■ Prompt: Where the line containing "R107: 22k (3V3, IC103/TXD)" appears, start repeating, and continue exactly through the last line below, adding nothing. Include no pictures.

--

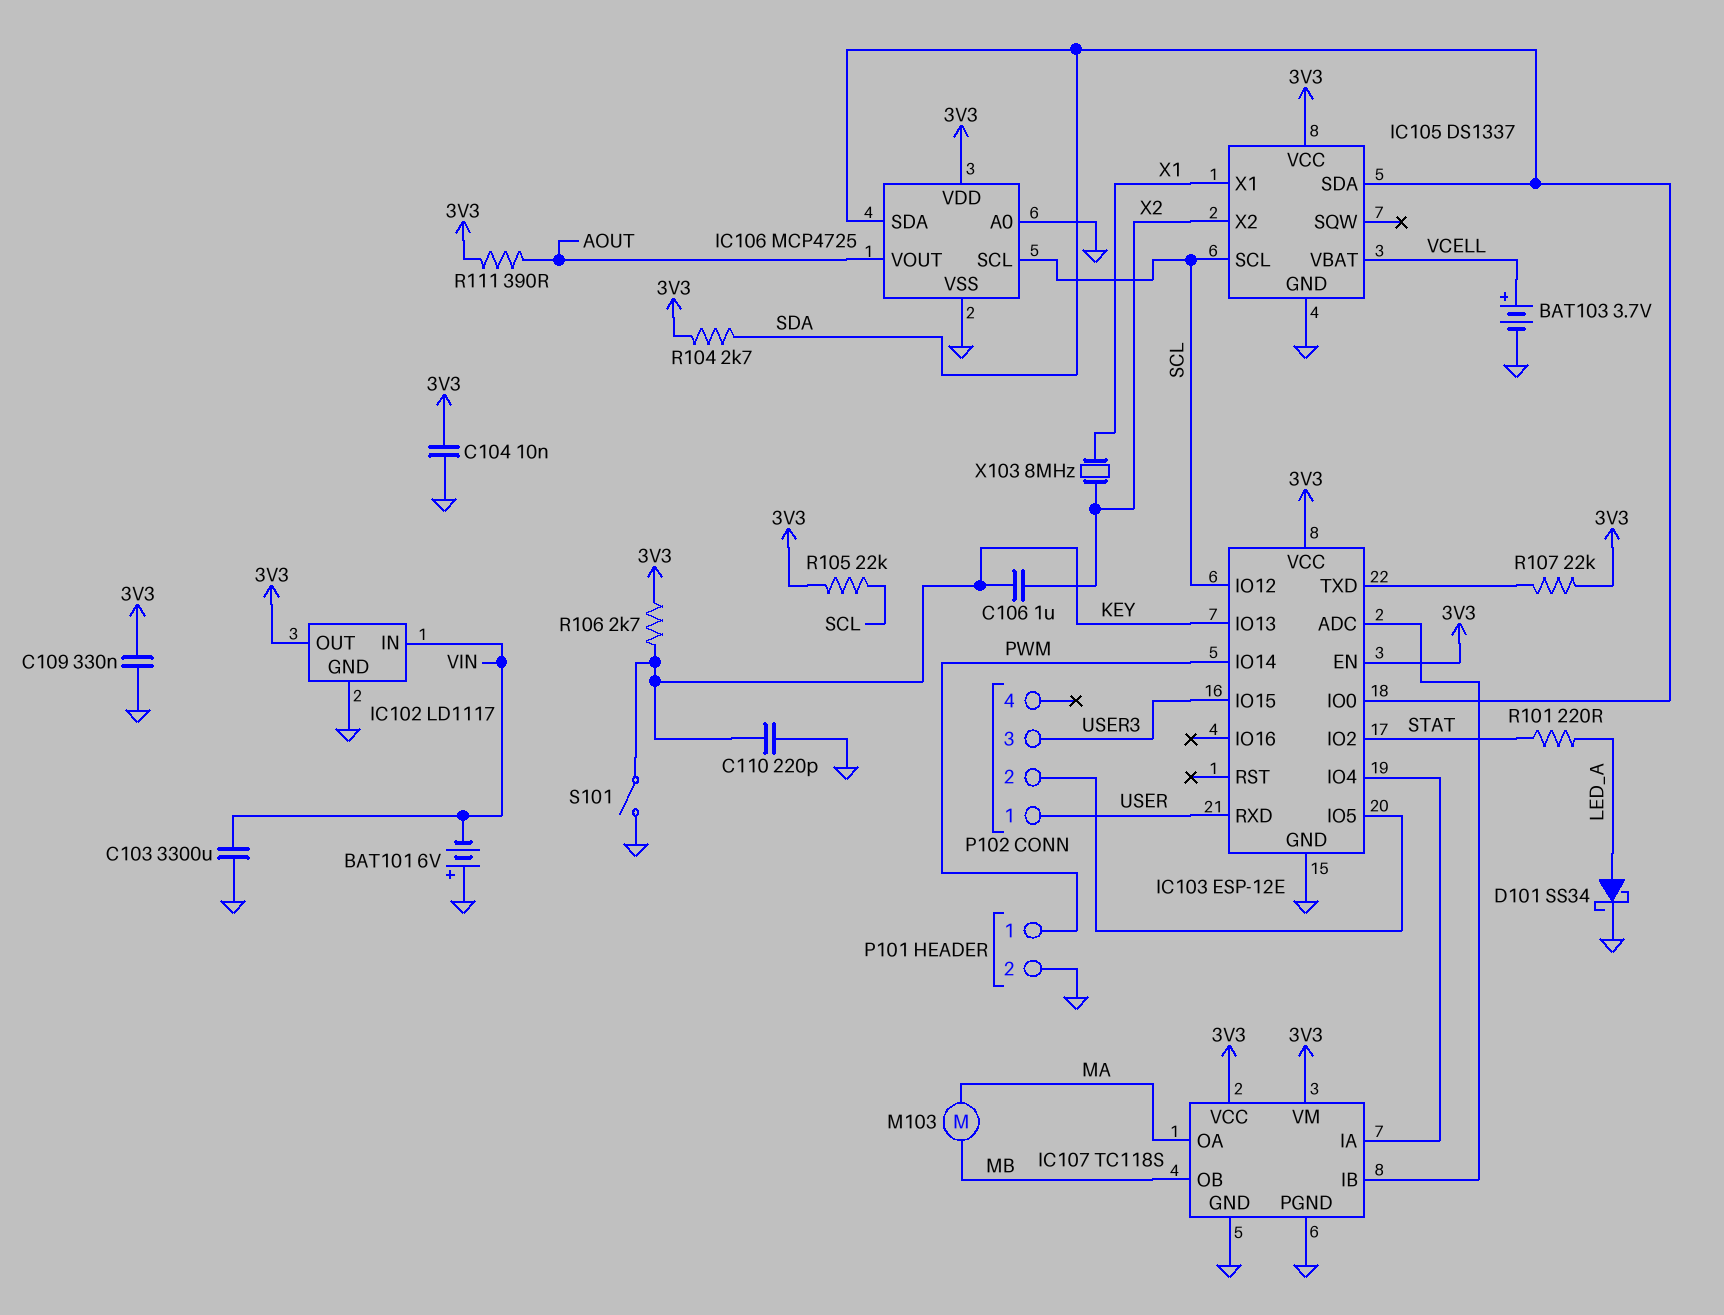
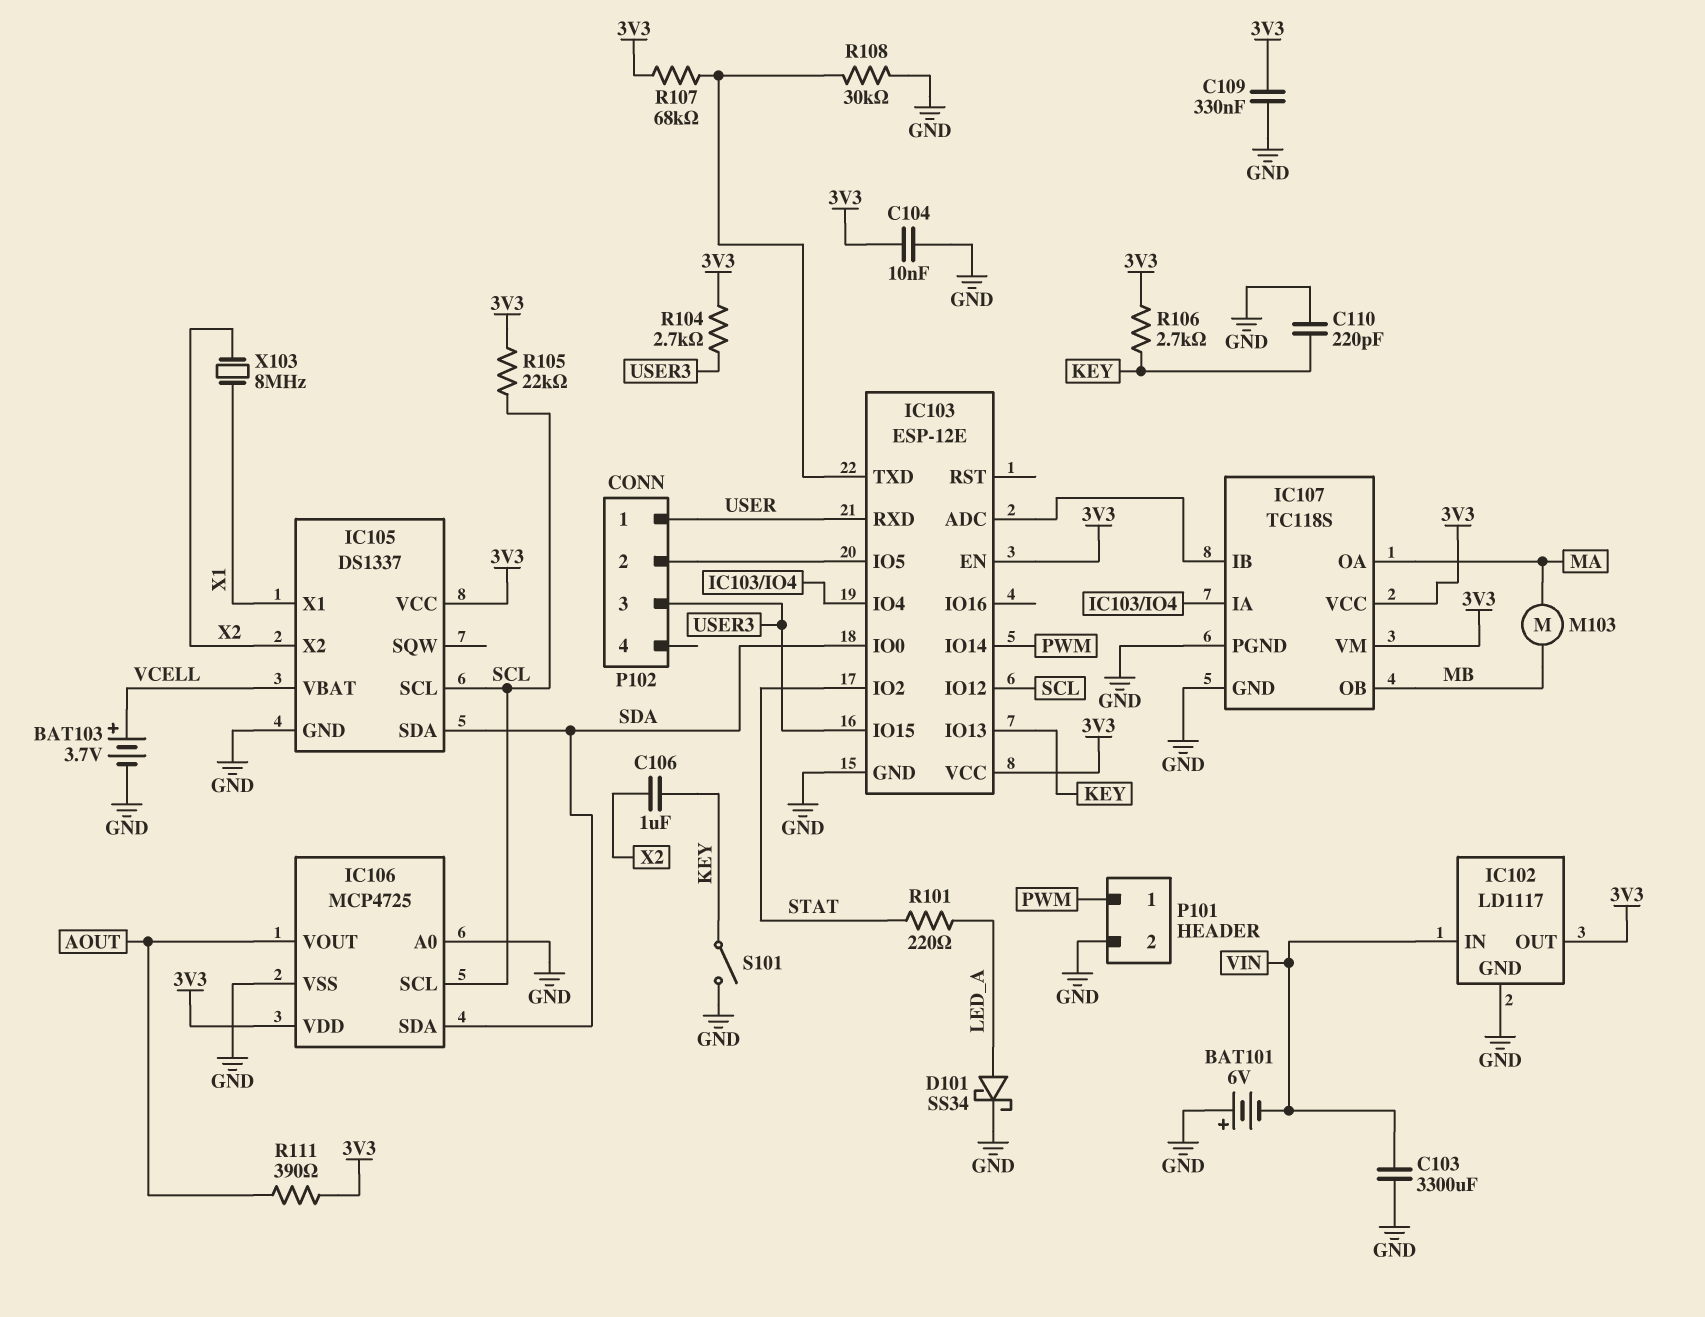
R104: 2.7k (3V3, SDA) -> 2.7k (3V3, USER3)
R107: 22k (3V3, IC103/TXD) -> 68k (3V3, IC103/TXD)
R108: none -> 30k (GND, IC103/TXD)

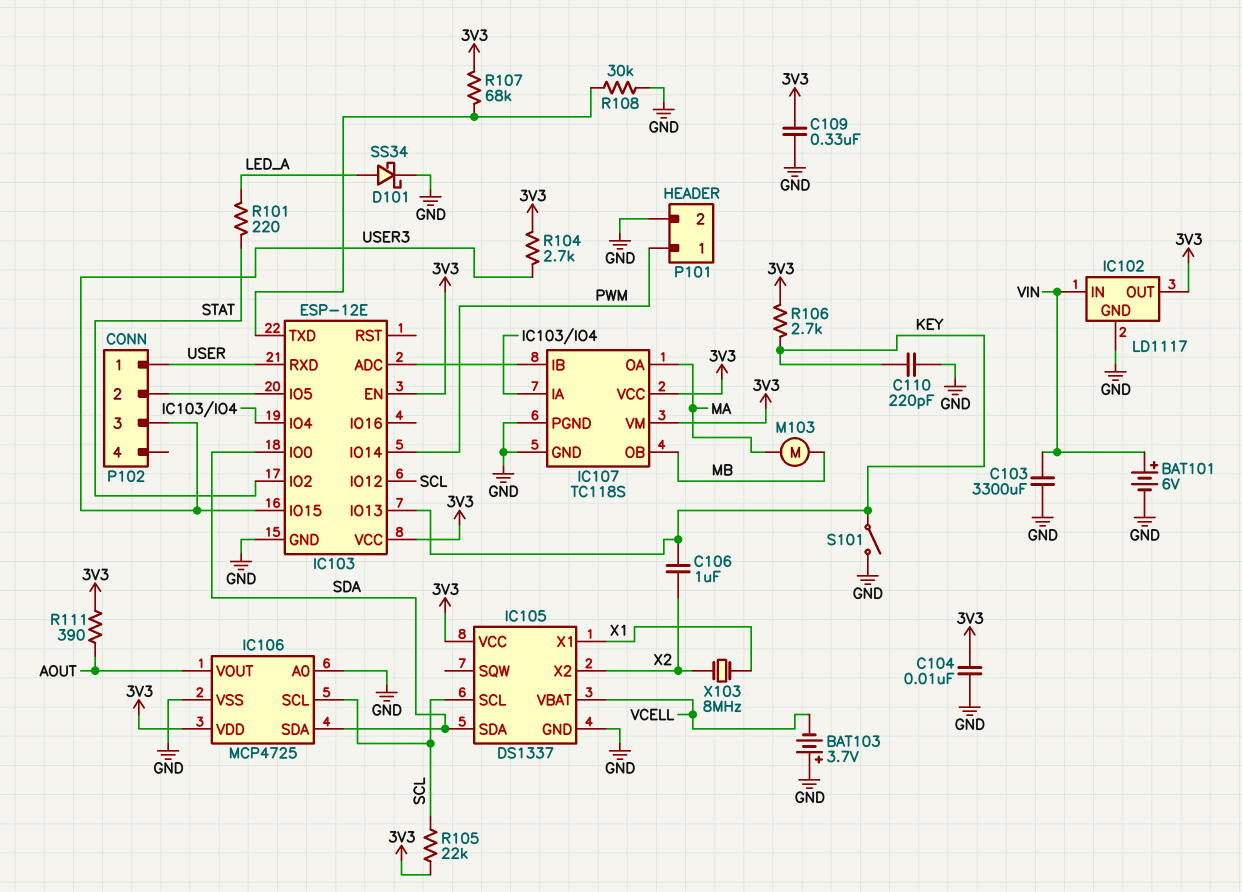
BAT101: 6V (plus GND, minus VIN) -> 6V (plus VIN, minus GND)
BAT103: 3.7V (plus VCELL, minus GND) -> 3.7V (plus GND, minus VCELL)

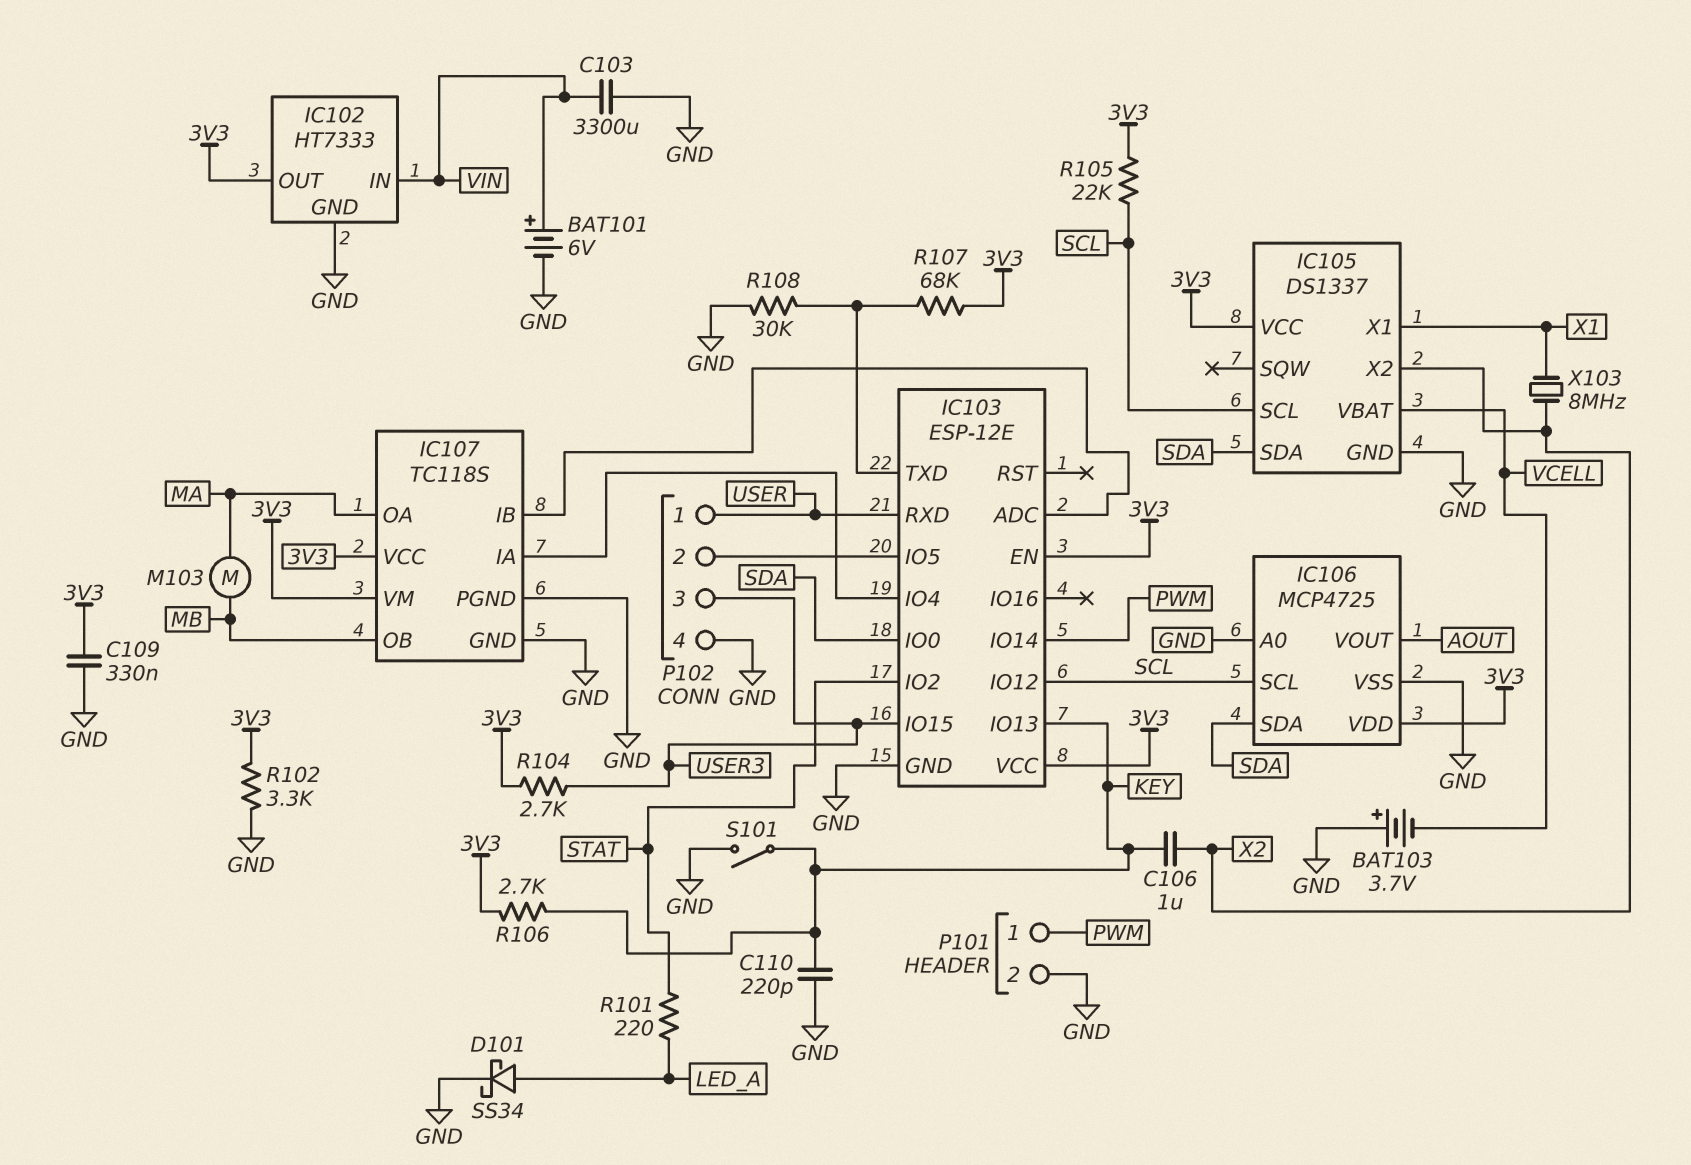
C104: 10nF (3V3, GND) -> none
IC102: LD1117 -> HT7333
P102 pin 4: none -> GND
R102: none -> 3.3k (3V3, GND)
R111: 390 (3V3, AOUT) -> none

--

■ Result below:
R107: 22k (3V3, IC103/TXD) -> 68k (3V3, IC103/TXD)
R108: none -> 30k (GND, IC103/TXD)

BAT101: 6V (plus GND, minus VIN) -> 6V (plus VIN, minus GND)
BAT103: 3.7V (plus VCELL, minus GND) -> 3.7V (plus GND, minus VCELL)

C104: 10nF (3V3, GND) -> none
IC102: LD1117 -> HT7333
P102 pin 4: none -> GND
R102: none -> 3.3k (3V3, GND)
R111: 390 (3V3, AOUT) -> none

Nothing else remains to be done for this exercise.